## Exercise details:
Look for "(132, 202) = (543, 167): black ball -> none" in the entries below. Write out that line and all later lines exactly, ending with the final one.

──────── Record set ────────

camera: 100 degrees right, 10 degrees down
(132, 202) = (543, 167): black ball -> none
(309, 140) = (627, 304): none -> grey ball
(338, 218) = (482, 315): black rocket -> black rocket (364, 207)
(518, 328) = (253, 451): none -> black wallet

────────

## Solution:
(132, 202) = (543, 167): black ball -> none
(309, 140) = (627, 304): none -> grey ball
(338, 218) = (482, 315): black rocket -> black rocket (364, 207)
(518, 328) = (253, 451): none -> black wallet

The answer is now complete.